Exercise objective:
Copy all lines holding the word "button" from the entries.

##### Source material

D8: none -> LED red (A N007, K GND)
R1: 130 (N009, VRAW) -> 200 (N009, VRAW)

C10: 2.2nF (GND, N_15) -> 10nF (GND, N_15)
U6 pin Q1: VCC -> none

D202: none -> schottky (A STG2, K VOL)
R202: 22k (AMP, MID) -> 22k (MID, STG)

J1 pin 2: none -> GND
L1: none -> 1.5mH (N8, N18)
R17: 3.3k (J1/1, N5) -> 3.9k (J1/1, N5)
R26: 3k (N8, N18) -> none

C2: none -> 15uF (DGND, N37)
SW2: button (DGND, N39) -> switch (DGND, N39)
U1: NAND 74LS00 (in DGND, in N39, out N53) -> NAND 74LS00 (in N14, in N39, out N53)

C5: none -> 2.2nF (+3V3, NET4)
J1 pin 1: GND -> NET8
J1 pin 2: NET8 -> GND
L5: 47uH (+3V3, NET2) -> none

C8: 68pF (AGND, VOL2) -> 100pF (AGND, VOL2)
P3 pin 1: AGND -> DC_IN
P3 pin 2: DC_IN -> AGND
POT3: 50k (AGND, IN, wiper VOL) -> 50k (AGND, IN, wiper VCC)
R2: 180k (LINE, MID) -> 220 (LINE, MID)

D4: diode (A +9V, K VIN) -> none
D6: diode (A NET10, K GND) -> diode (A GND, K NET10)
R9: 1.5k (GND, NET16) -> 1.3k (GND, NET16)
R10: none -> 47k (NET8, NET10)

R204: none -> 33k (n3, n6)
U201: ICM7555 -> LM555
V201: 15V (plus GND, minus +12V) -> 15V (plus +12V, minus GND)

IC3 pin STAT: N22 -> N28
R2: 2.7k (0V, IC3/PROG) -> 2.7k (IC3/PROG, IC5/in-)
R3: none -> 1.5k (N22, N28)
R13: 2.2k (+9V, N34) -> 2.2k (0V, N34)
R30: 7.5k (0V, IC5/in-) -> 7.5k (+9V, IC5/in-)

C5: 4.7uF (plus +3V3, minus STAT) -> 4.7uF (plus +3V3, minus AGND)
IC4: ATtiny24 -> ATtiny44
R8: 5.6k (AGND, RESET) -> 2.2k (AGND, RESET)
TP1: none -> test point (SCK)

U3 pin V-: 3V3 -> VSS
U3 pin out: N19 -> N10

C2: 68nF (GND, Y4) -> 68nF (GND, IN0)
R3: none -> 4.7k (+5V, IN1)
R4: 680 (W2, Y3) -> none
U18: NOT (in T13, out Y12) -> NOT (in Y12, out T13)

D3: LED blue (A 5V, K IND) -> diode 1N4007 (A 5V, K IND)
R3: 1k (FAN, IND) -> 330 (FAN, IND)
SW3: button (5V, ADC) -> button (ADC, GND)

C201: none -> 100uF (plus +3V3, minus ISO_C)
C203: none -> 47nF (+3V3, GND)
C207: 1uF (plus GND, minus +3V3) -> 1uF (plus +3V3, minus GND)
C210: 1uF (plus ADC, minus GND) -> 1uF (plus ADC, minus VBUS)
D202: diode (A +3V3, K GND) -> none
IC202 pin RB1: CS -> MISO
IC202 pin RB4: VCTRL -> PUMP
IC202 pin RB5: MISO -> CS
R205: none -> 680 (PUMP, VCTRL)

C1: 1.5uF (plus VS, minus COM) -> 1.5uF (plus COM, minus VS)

##########

Solution to this exercise:
SW2: button (DGND, N39) -> switch (DGND, N39)
SW3: button (5V, ADC) -> button (ADC, GND)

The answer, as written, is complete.